(Data entries)
((
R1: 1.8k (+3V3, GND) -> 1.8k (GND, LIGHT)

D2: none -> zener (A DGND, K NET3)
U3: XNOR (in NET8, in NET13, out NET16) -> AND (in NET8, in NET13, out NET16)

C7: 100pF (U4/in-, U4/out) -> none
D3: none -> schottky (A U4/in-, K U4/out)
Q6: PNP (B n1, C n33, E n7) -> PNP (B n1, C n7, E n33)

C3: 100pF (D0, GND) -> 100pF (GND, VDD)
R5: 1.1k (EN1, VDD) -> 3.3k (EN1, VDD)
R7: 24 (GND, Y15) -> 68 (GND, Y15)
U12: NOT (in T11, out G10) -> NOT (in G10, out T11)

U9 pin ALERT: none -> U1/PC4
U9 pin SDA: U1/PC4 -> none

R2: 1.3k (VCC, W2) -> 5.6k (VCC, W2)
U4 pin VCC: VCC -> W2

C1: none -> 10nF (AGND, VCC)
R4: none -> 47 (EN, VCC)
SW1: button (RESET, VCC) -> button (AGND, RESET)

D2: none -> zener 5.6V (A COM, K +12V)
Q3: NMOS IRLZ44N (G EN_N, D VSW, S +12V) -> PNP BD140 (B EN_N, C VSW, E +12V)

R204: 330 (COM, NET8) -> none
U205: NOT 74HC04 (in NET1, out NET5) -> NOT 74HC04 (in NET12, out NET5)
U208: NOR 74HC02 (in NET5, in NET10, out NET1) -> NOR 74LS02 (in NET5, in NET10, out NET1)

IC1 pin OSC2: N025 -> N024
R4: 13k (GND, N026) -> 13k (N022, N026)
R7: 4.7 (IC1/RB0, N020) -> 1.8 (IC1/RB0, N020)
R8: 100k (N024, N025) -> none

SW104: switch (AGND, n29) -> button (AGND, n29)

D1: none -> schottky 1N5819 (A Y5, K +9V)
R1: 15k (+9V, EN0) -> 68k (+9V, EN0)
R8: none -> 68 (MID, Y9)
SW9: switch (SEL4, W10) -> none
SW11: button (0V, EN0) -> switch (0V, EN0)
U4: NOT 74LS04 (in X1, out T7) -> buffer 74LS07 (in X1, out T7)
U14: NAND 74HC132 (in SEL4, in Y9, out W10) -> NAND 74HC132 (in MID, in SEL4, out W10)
))
*About this task*. Every line above that holds "AGND" should be copied out.

*Solution below*.
C1: none -> 10nF (AGND, VCC)
SW1: button (RESET, VCC) -> button (AGND, RESET)
SW104: switch (AGND, n29) -> button (AGND, n29)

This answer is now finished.